__Task details__. In the data below, how many lines contain the string "zener"? Give only the number.

Records excerpted from a collection:
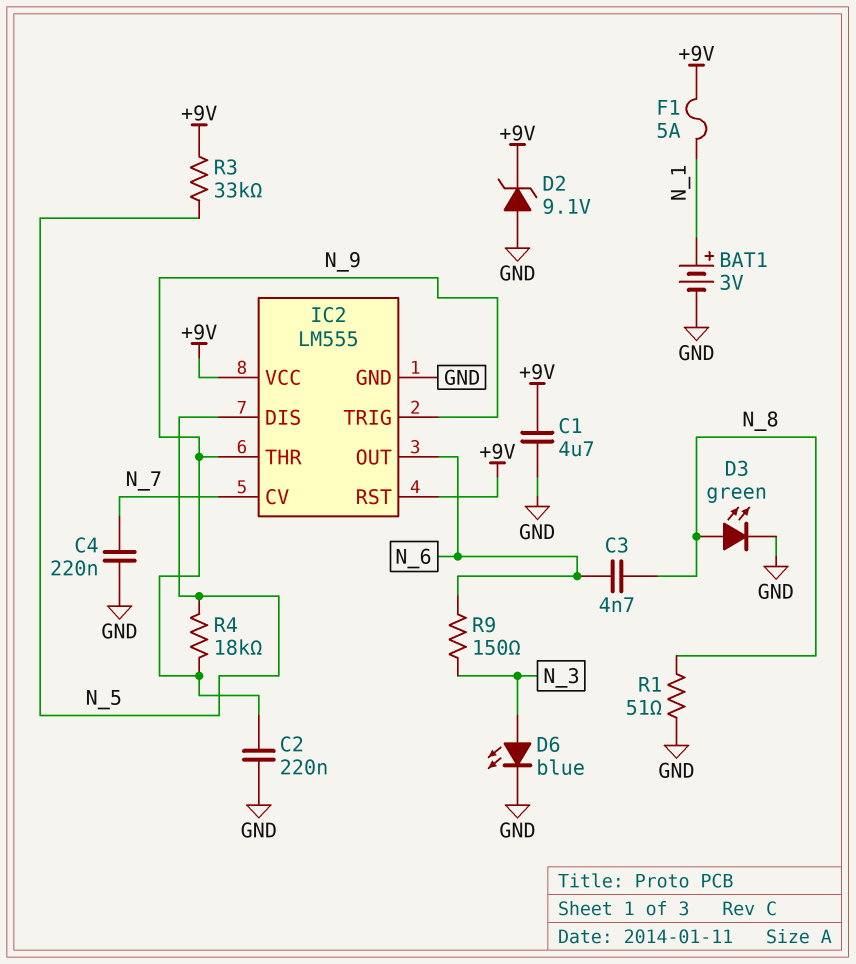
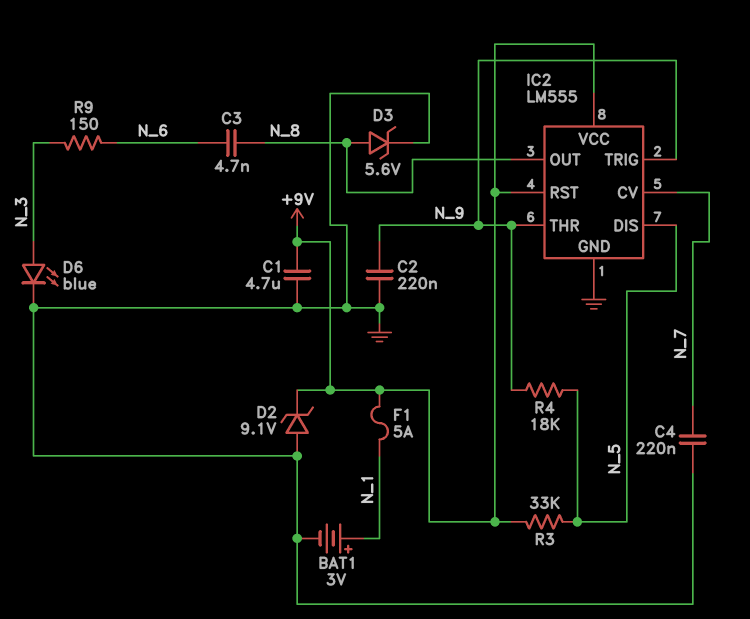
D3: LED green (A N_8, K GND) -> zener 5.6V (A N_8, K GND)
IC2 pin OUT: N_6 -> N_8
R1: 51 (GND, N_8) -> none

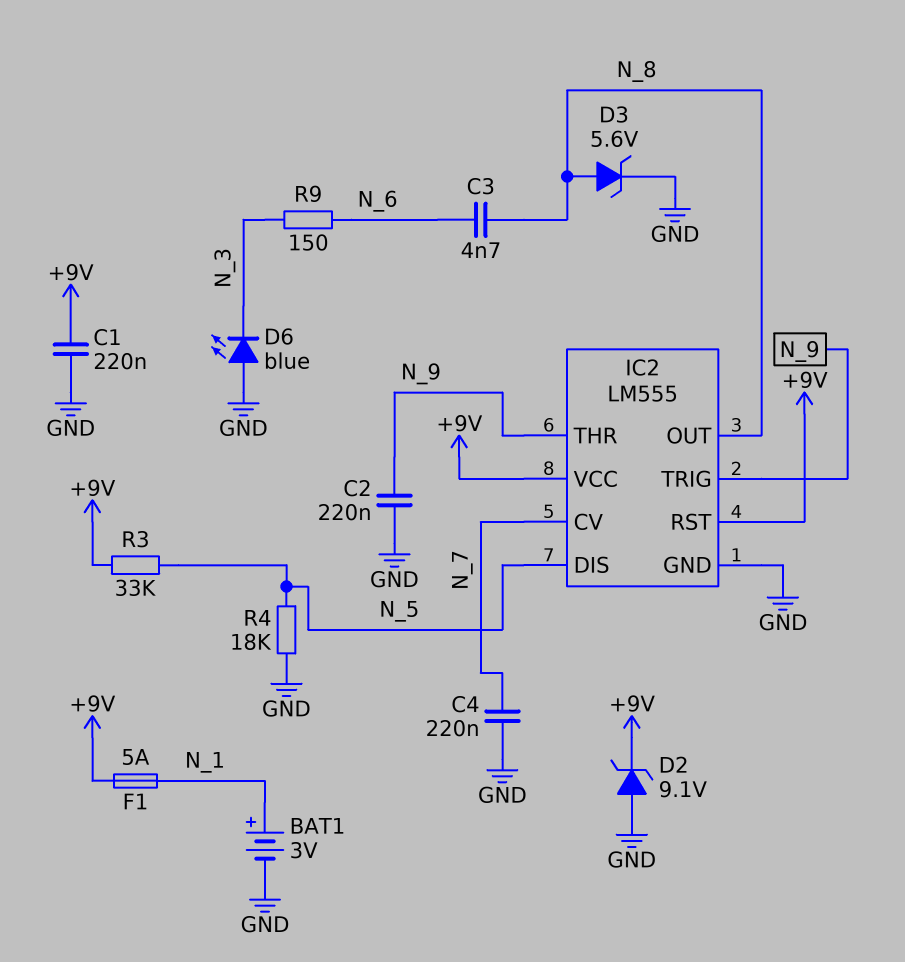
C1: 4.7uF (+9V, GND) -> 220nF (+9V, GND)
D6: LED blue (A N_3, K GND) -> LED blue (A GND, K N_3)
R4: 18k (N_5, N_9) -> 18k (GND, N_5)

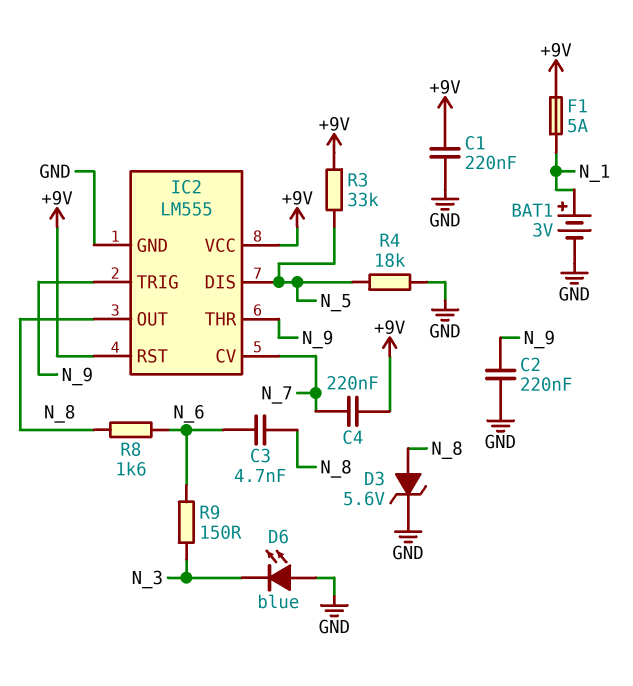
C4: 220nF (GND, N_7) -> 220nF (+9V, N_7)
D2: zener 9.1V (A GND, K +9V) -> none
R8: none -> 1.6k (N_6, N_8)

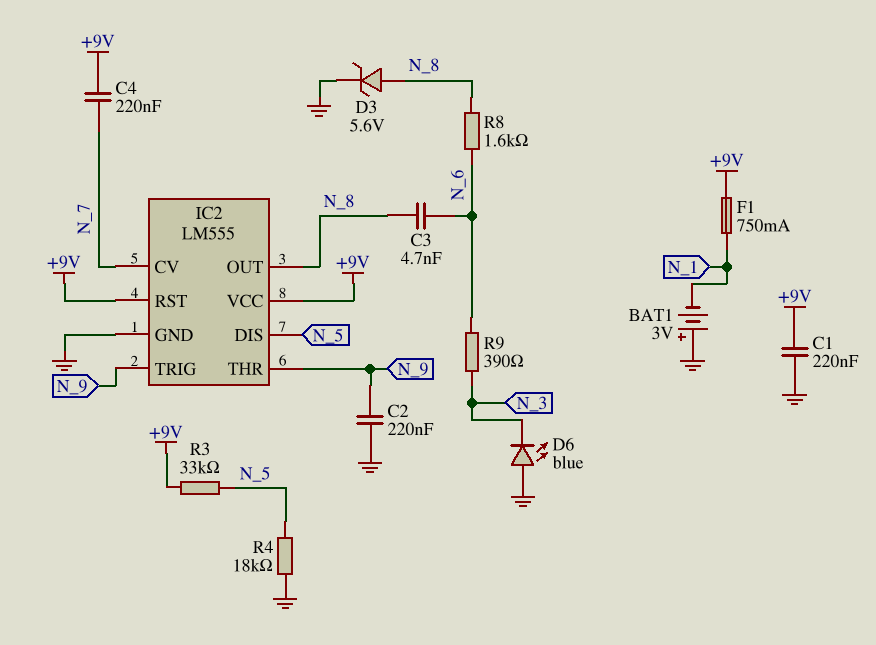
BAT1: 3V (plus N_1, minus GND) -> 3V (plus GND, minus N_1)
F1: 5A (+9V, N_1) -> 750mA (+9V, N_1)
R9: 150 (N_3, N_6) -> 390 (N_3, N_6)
==
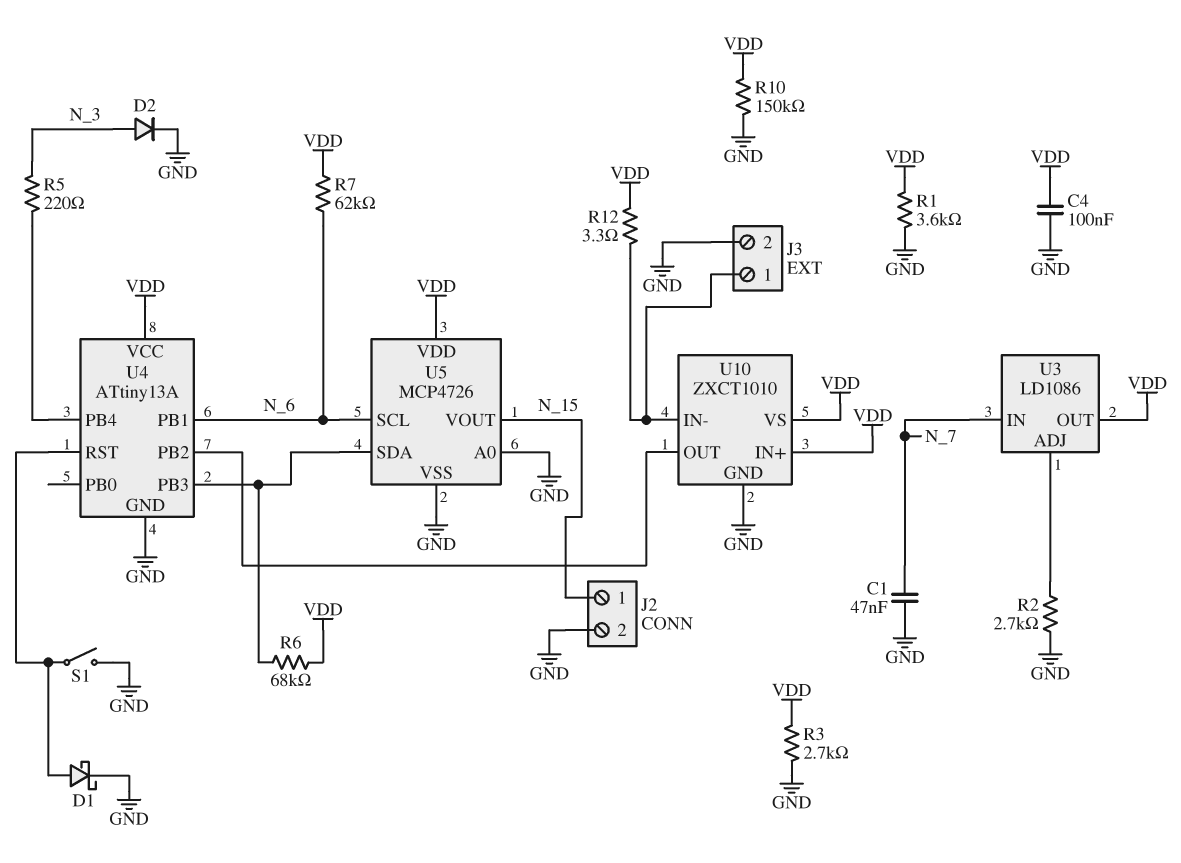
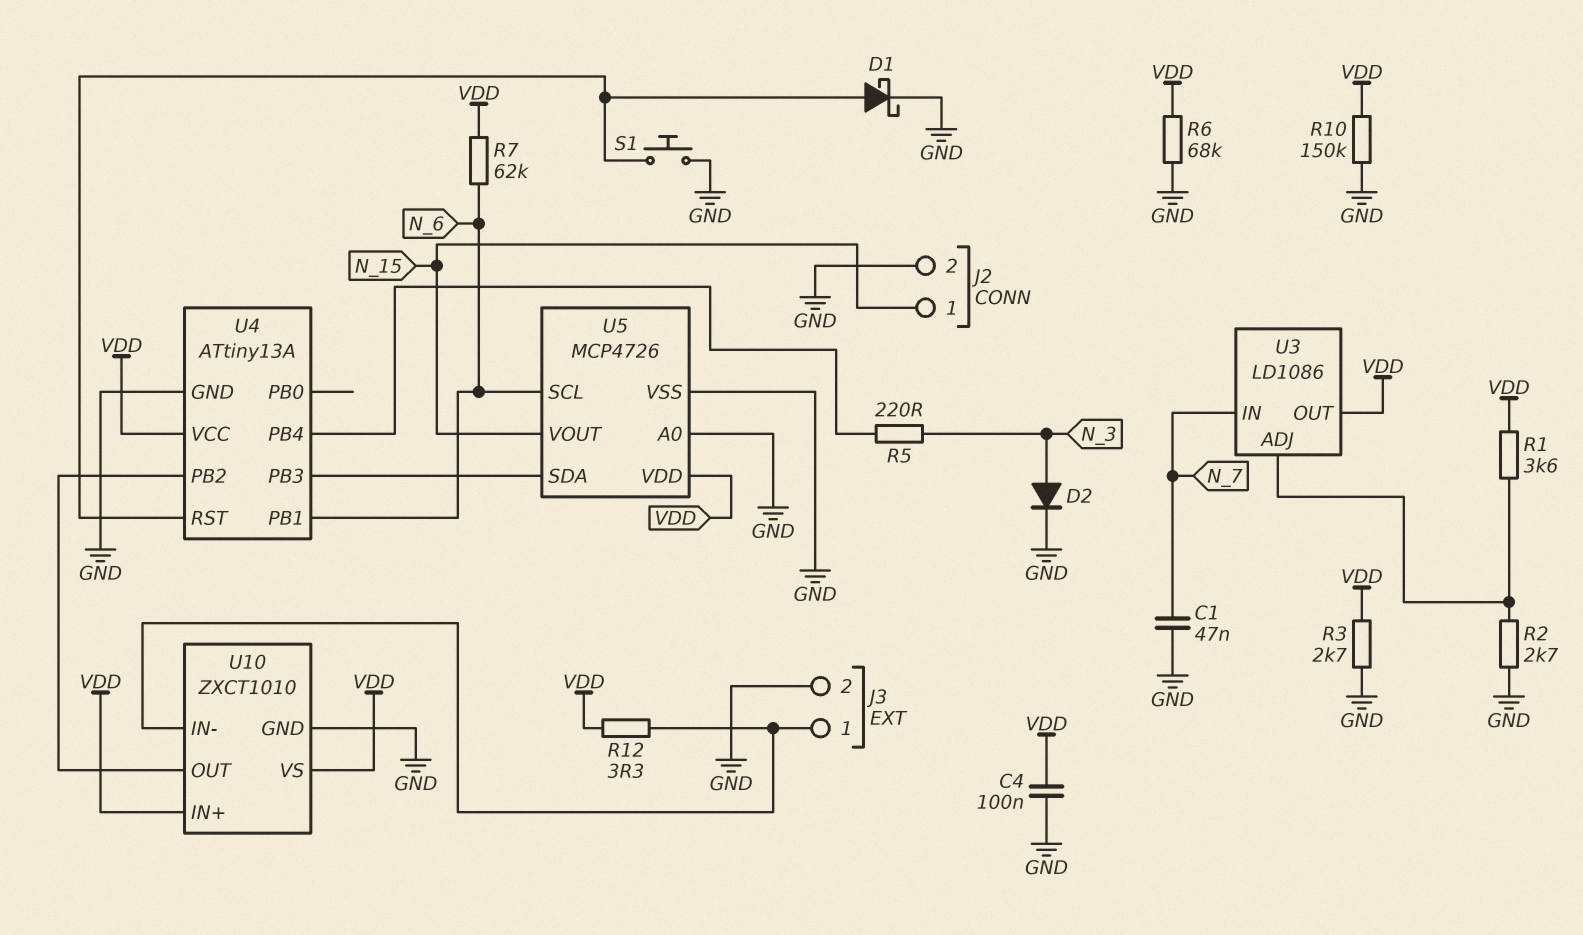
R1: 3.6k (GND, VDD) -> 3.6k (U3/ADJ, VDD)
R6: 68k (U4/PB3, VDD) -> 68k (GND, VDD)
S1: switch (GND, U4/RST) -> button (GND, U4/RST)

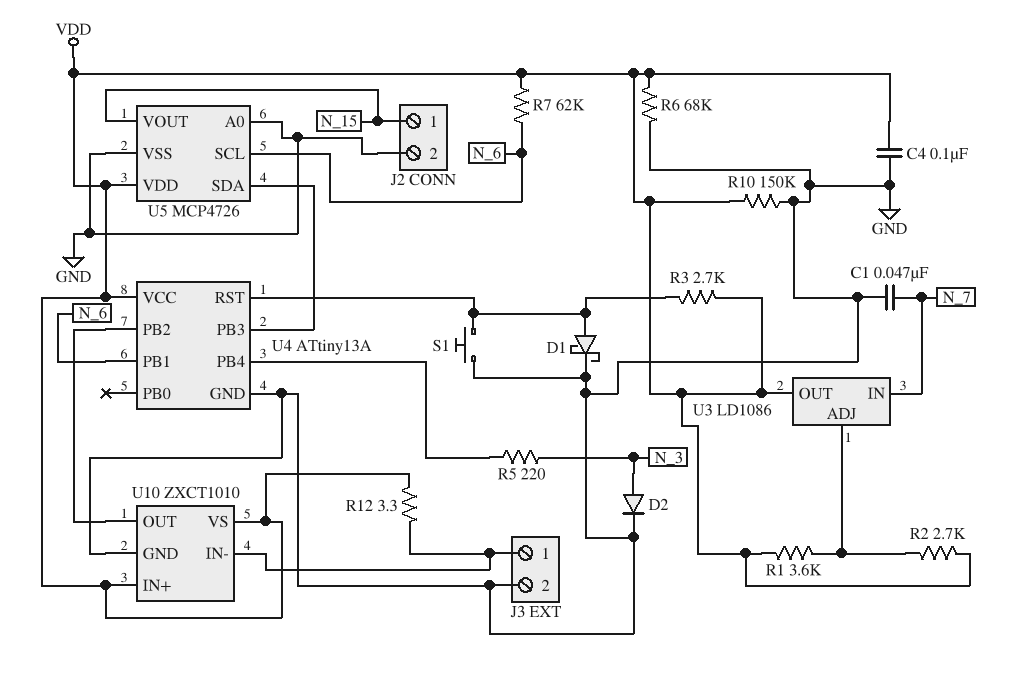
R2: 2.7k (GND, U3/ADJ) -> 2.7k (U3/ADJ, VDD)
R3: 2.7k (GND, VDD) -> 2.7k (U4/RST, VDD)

__Result below__. 2